#### Record set

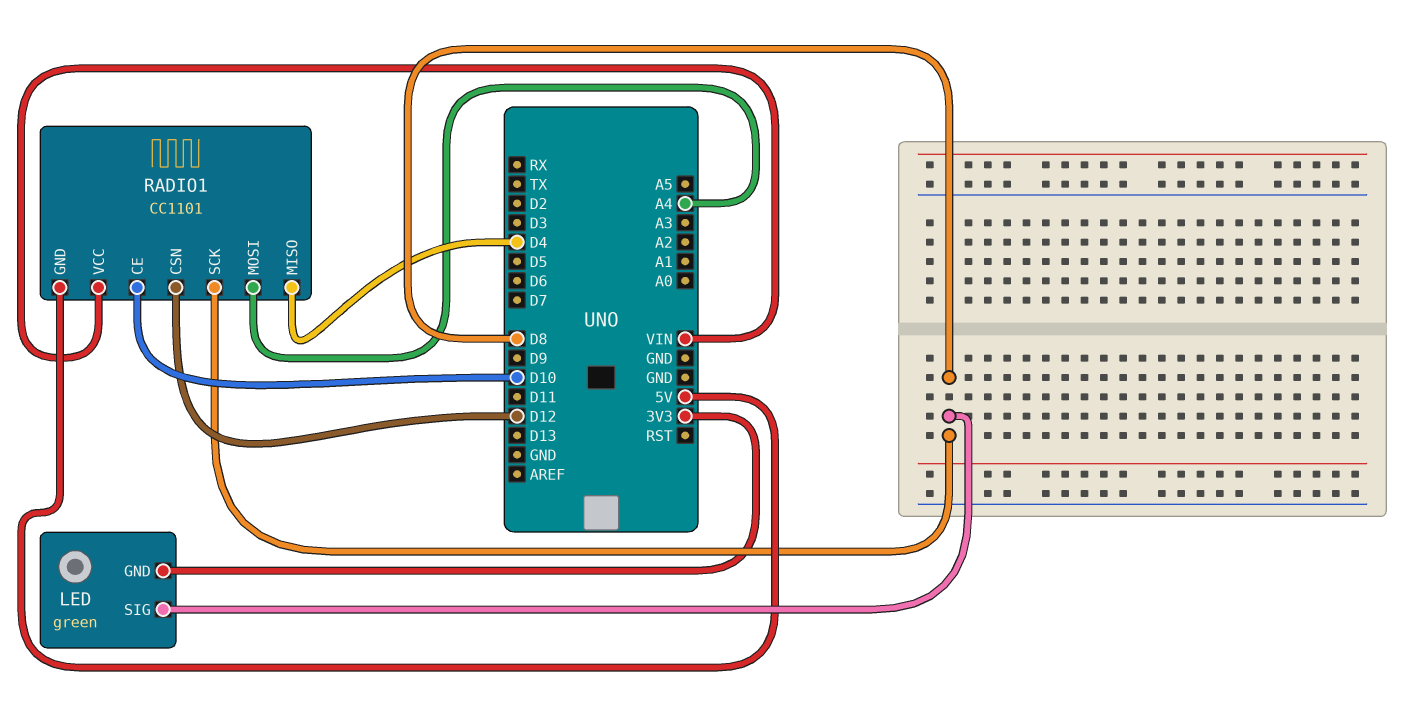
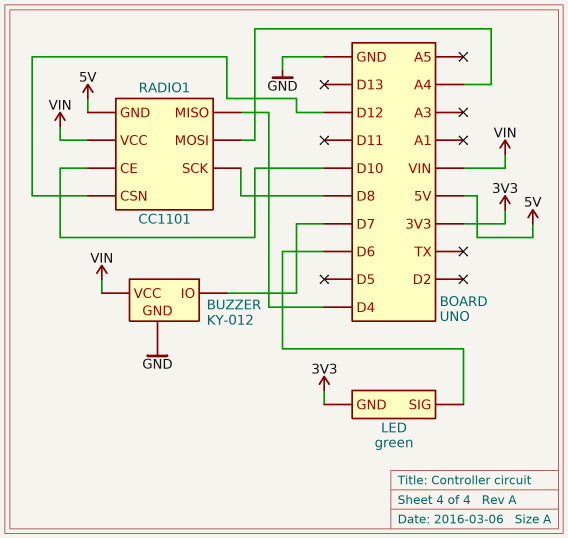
BUZZER: none -> KY-012
BUZZER pin GND: none -> GND
BUZZER pin IO: none -> D7
BUZZER pin VCC: none -> VIN
LED pin SIG: D8 -> D6

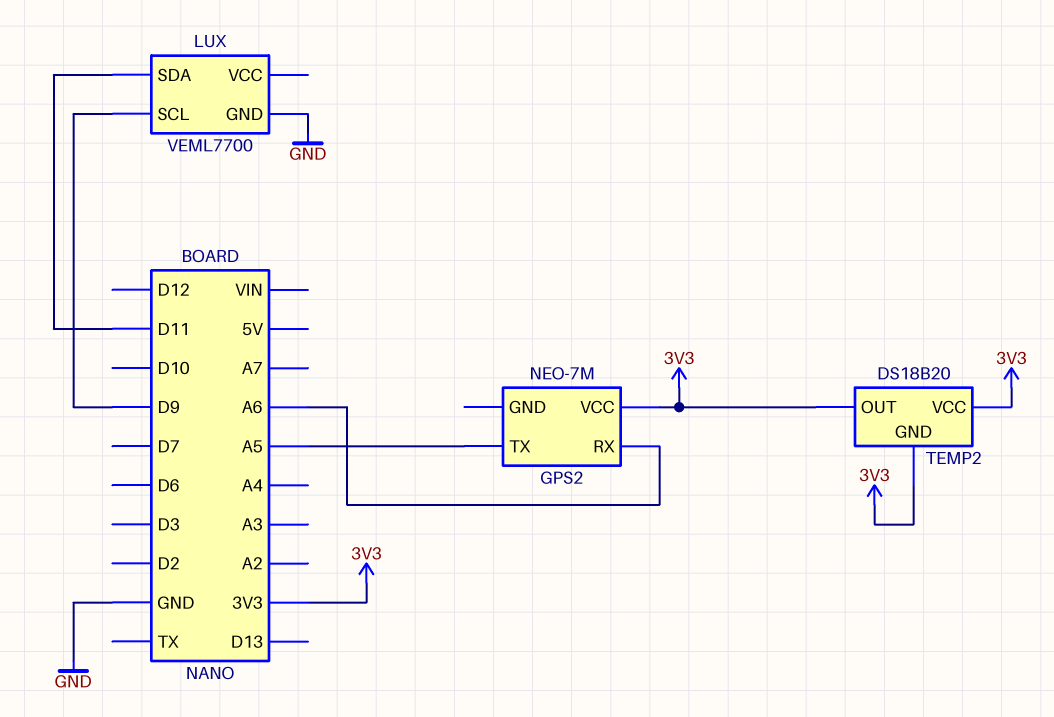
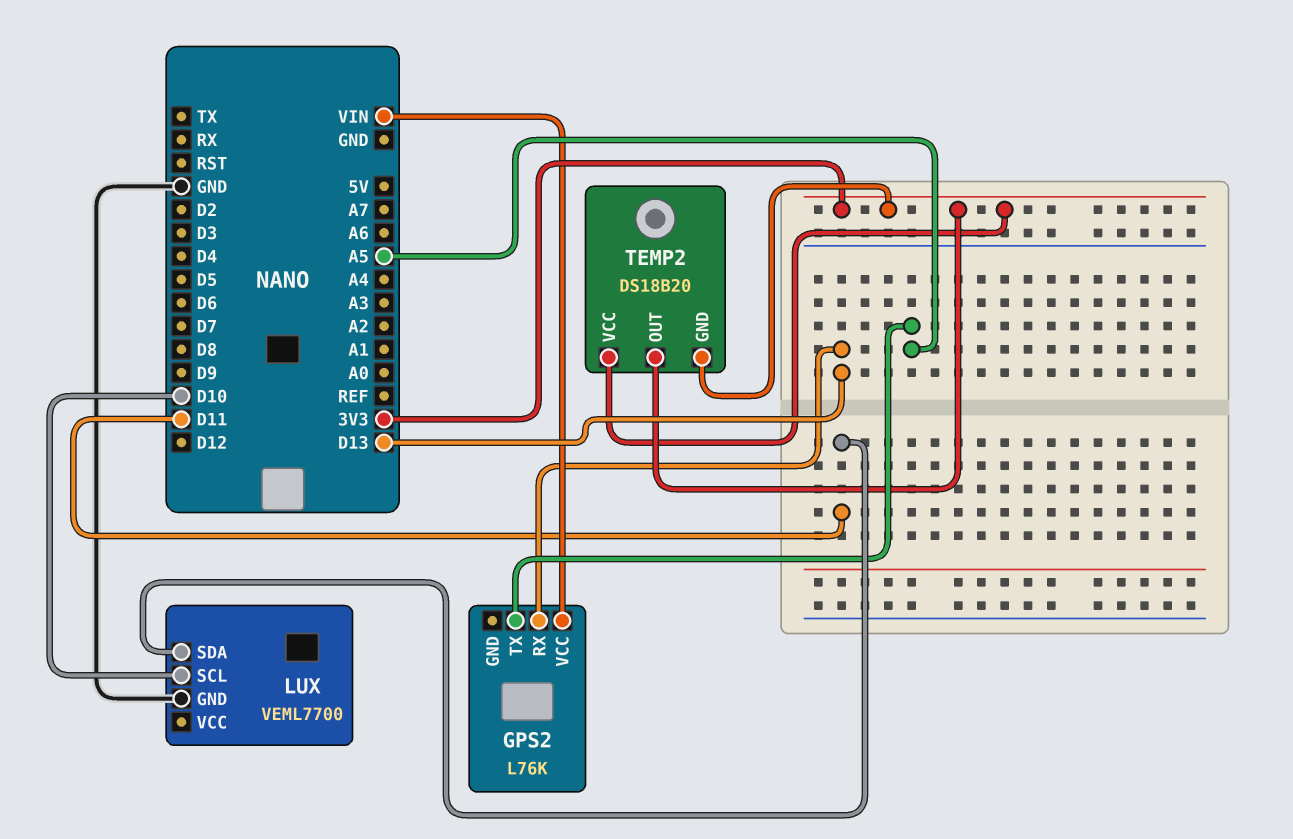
GPS2: NEO-7M -> L76K
GPS2 pin RX: A6 -> D13
GPS2 pin VCC: 3V3 -> VIN
LUX pin SCL: D9 -> D10

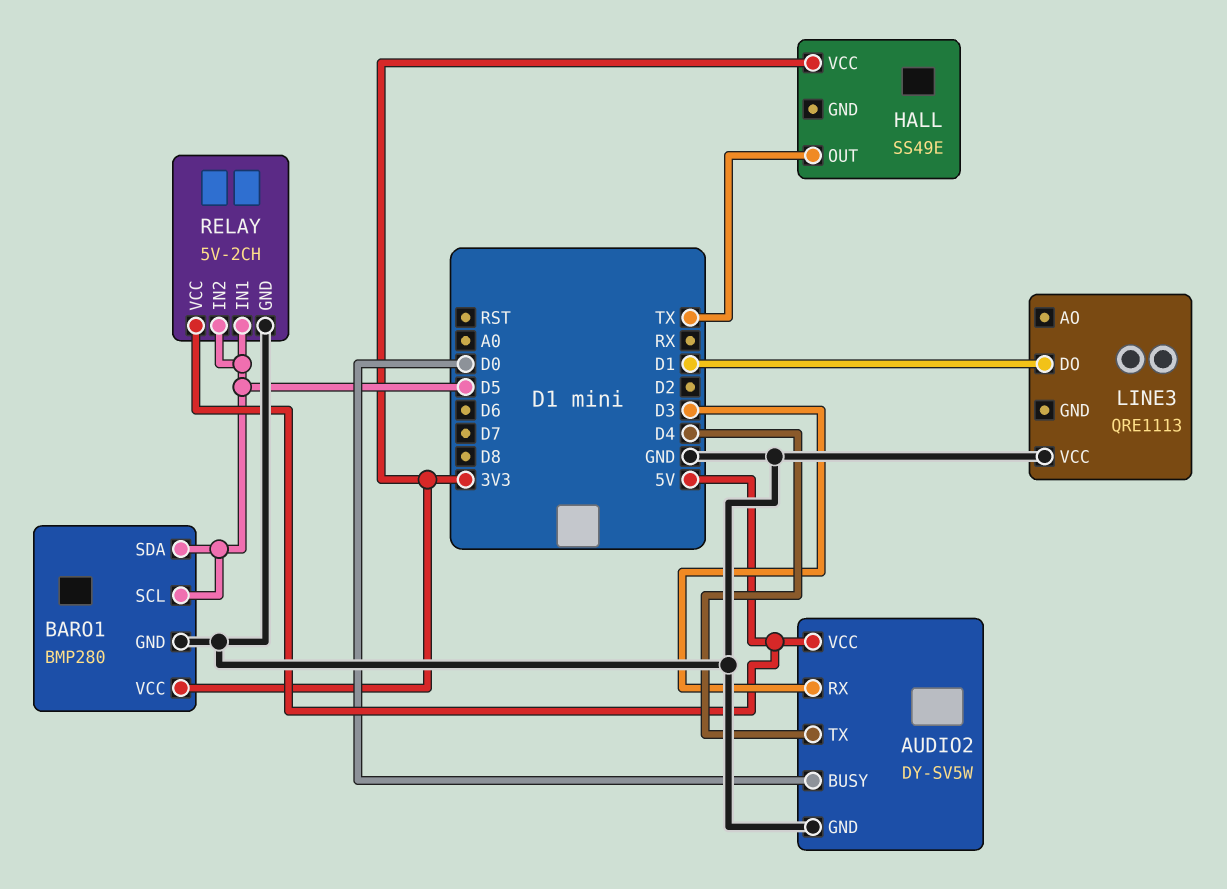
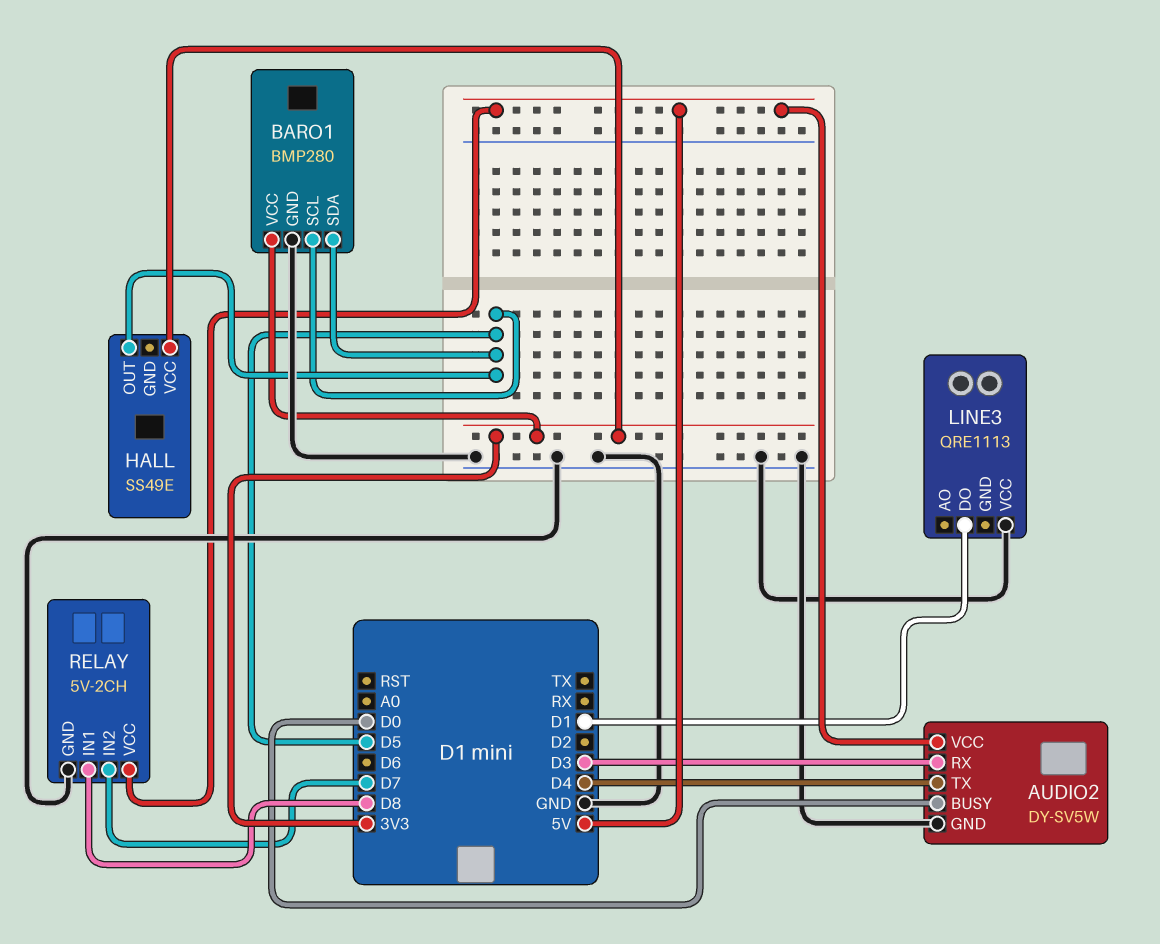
HALL pin OUT: TX -> D5
RELAY pin IN1: D5 -> D8
RELAY pin IN2: D5 -> D7

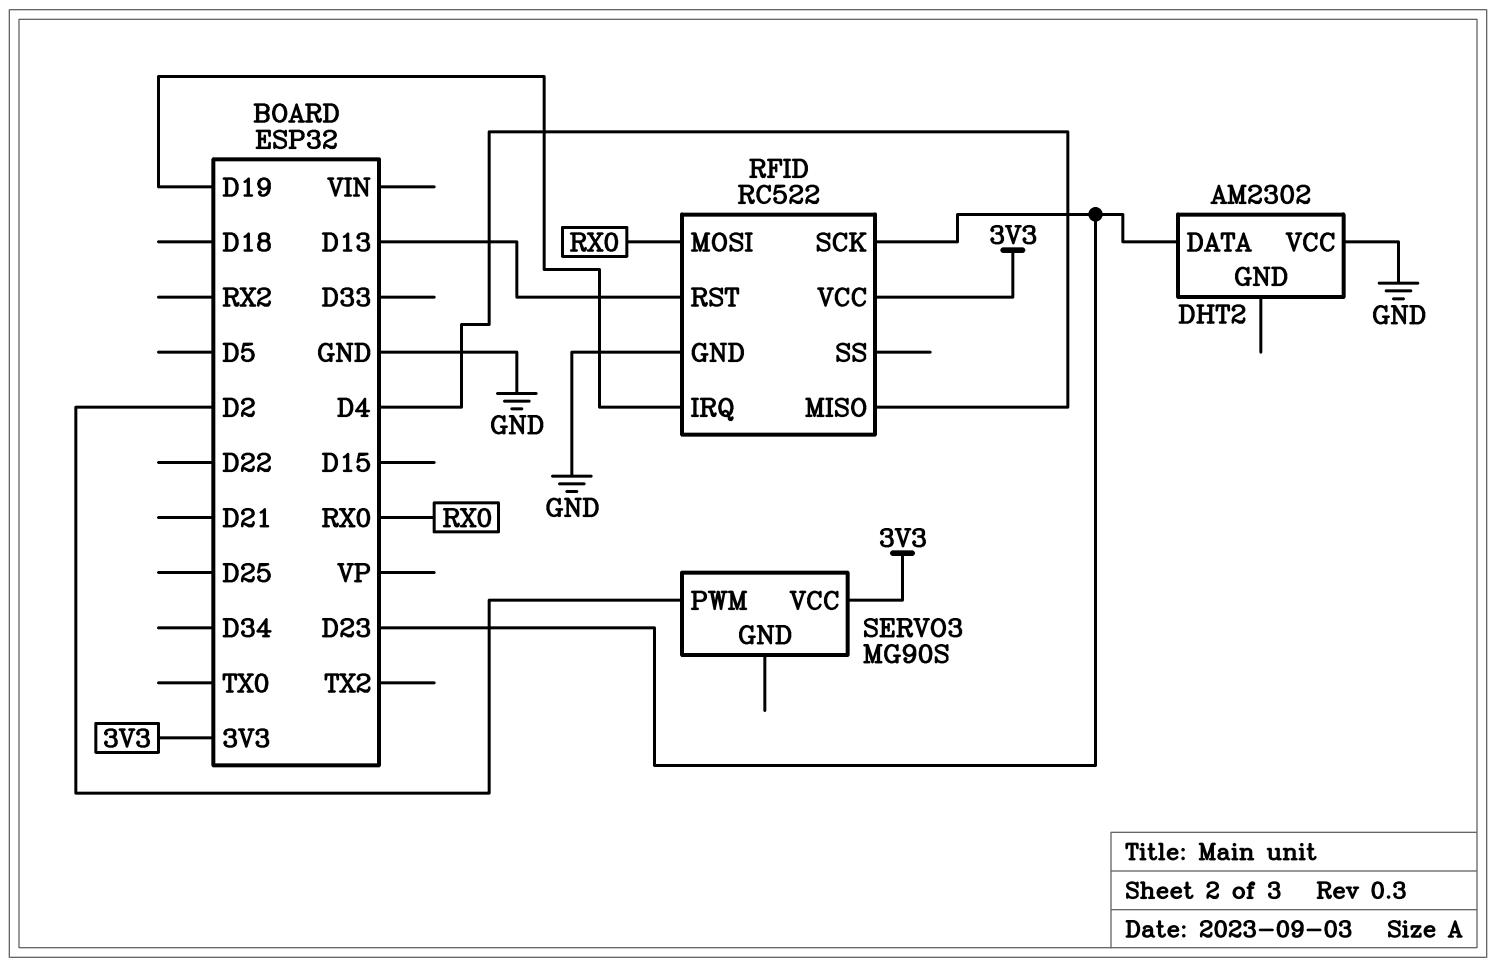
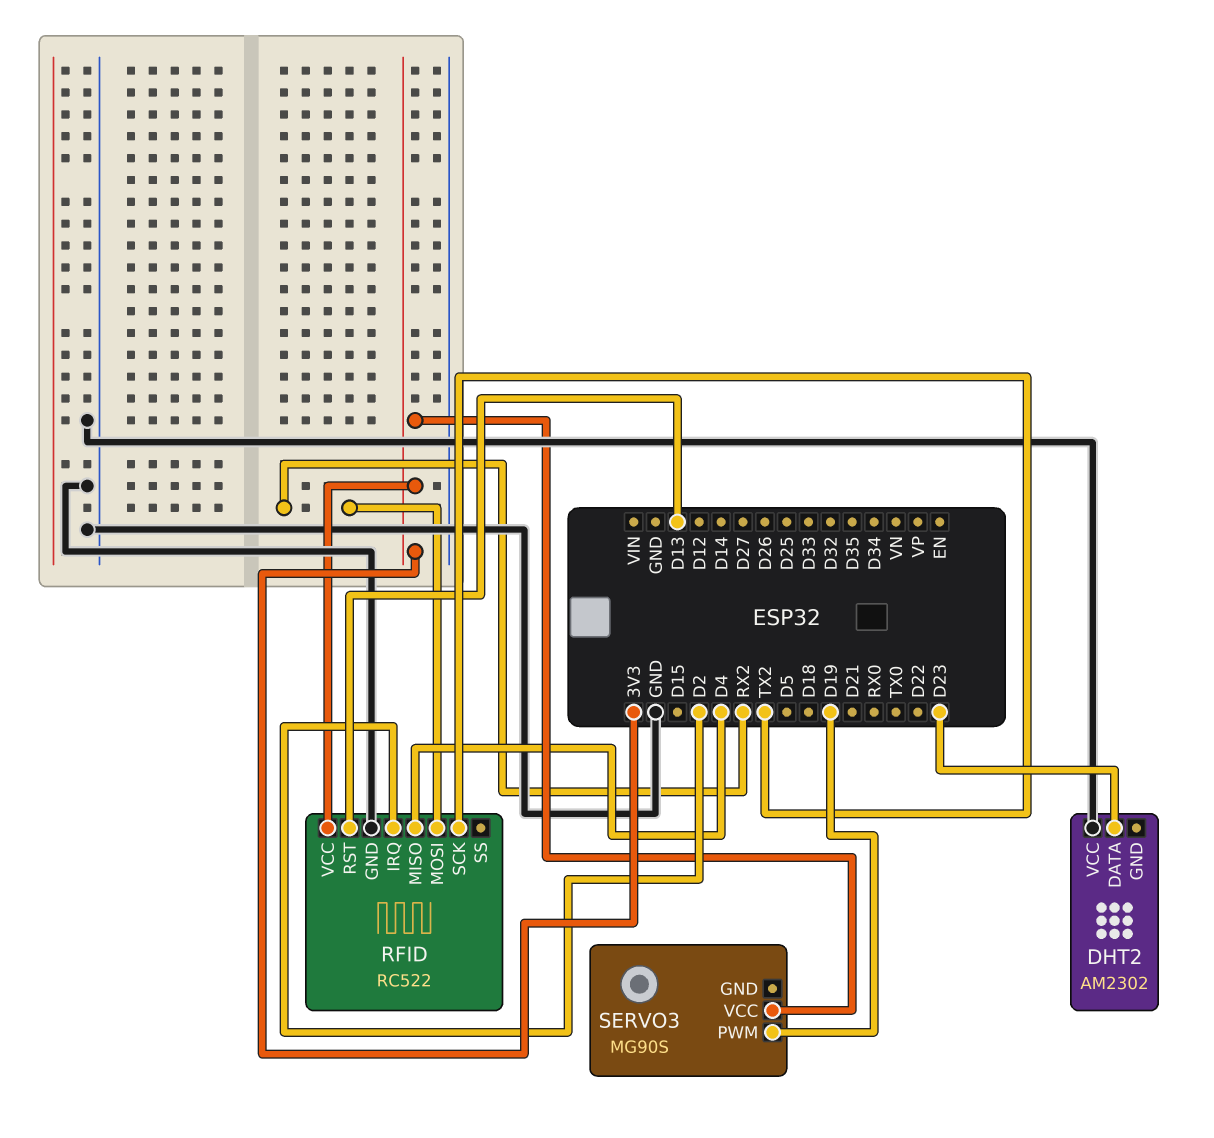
RFID pin IRQ: D19 -> D2
RFID pin MOSI: RX0 -> RX2
RFID pin SCK: D23 -> TX2
SERVO3 pin PWM: D2 -> D19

########

### Exercise
Across the entries above, work out how many lines include the string "RELAY", and report only that figure.

### Answer area
2